**Your instructions**
Return all the entries word for word, minus the pictures.

Spatial reasoning data
Segment Open

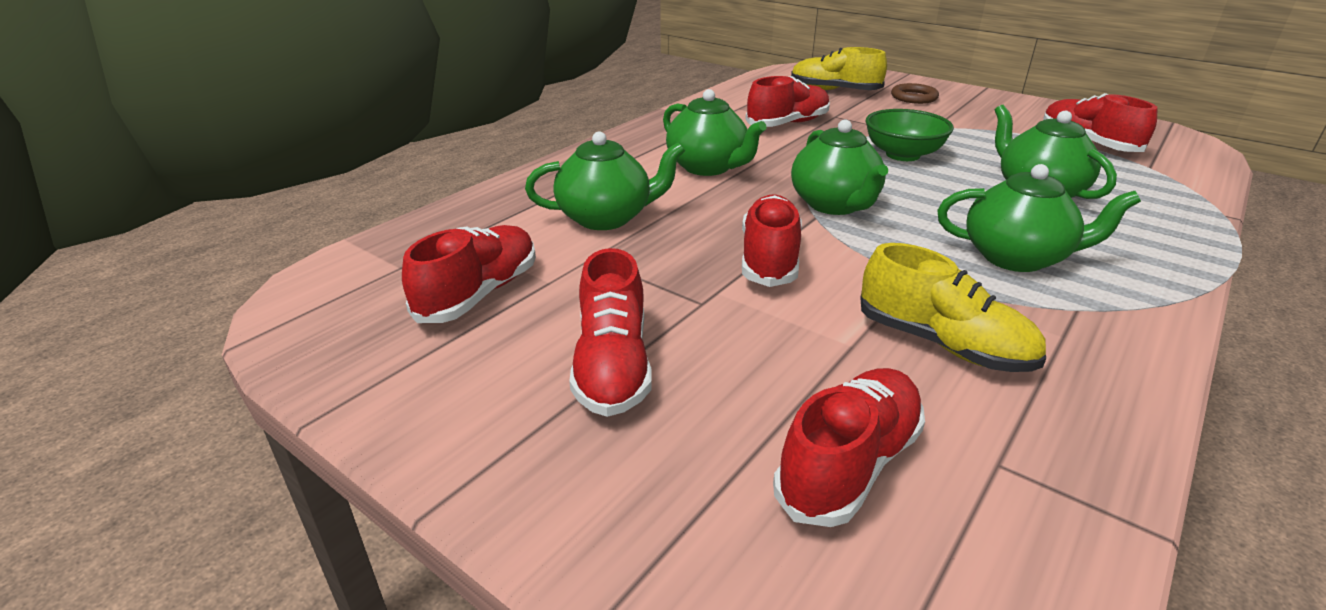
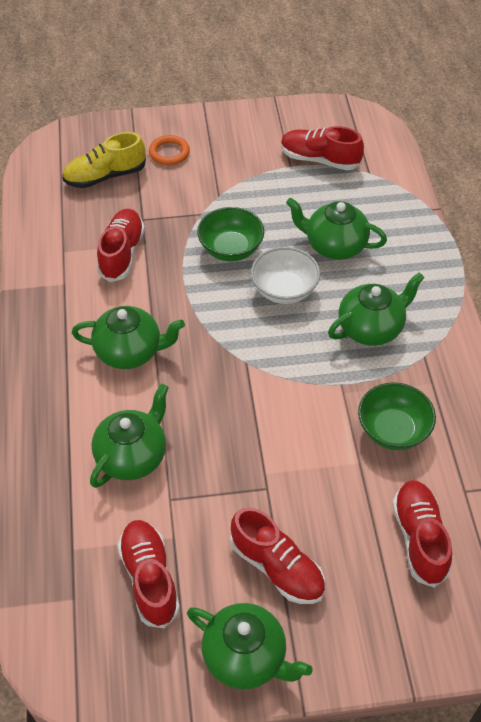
camera: 45 degrees left, 20 degrees up
(769, 259) = (262, 424): red shoe -> none
(834, 205) = (244, 341): green teapot -> green teapot (246, 657)
(914, 97) = (169, 153): brown ring -> orange ring
(930, 194) = (284, 290): none -> white bowl
(942, 344) = (393, 430): yellow shoe -> green bowl

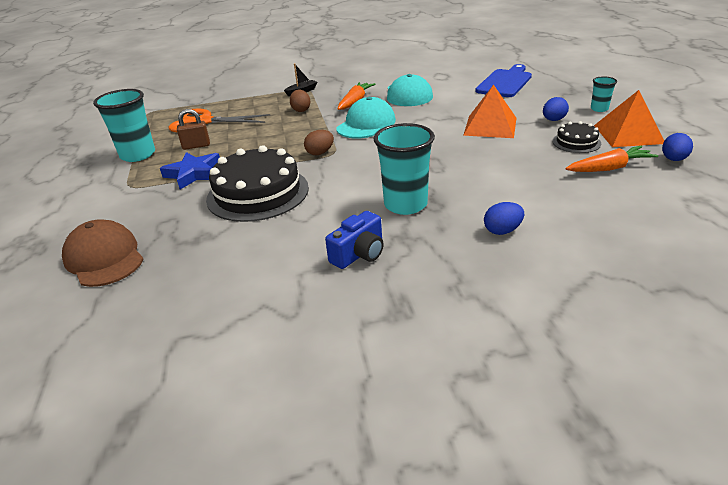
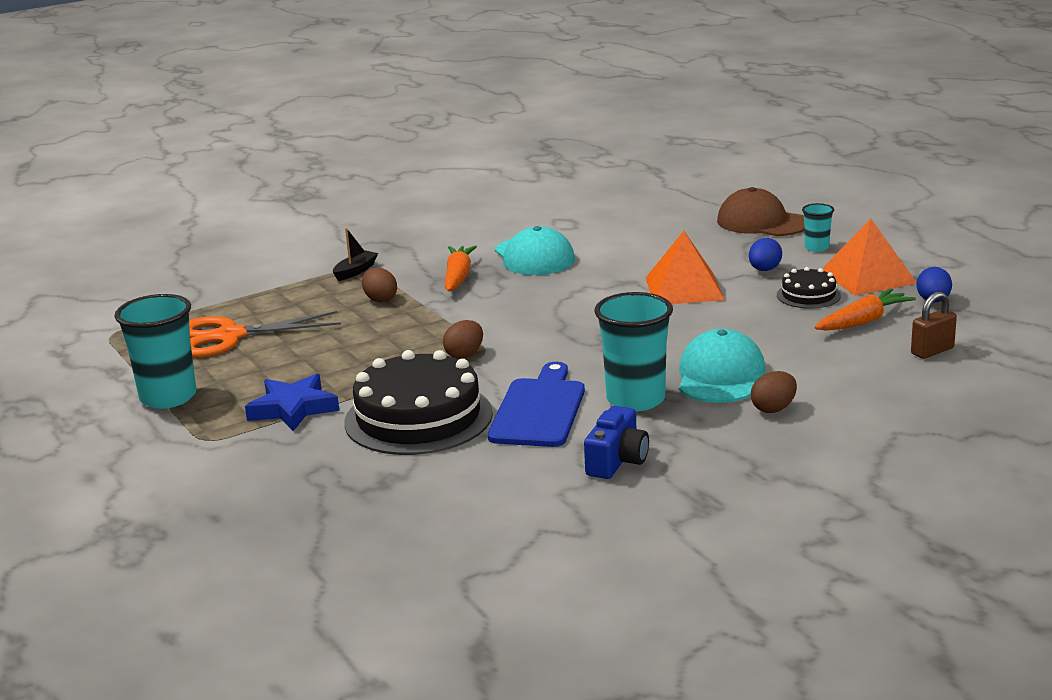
camera: 20 degrees left, 10 degrees down
(104, 258) = (270, 525): brown cap -> brown cap (762, 222)
(196, 146) = (255, 372): brown padlock -> brown padlock (932, 351)
(366, 124) = (502, 307): turquoise cap -> turquoise cap (720, 376)
(502, 231) = (773, 409): blue egg -> brown egg
(505, 82) = (668, 224): blue cutting board -> blue cutting board (539, 410)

Segment Closed

**Solution to the exercise**
camera: 45 degrees left, 20 degrees up
(769, 259) = (262, 424): red shoe -> none
(834, 205) = (244, 341): green teapot -> green teapot (246, 657)
(914, 97) = (169, 153): brown ring -> orange ring
(930, 194) = (284, 290): none -> white bowl
(942, 344) = (393, 430): yellow shoe -> green bowl

camera: 20 degrees left, 10 degrees down
(104, 258) = (270, 525): brown cap -> brown cap (762, 222)
(196, 146) = (255, 372): brown padlock -> brown padlock (932, 351)
(366, 124) = (502, 307): turquoise cap -> turquoise cap (720, 376)
(502, 231) = (773, 409): blue egg -> brown egg
(505, 82) = (668, 224): blue cutting board -> blue cutting board (539, 410)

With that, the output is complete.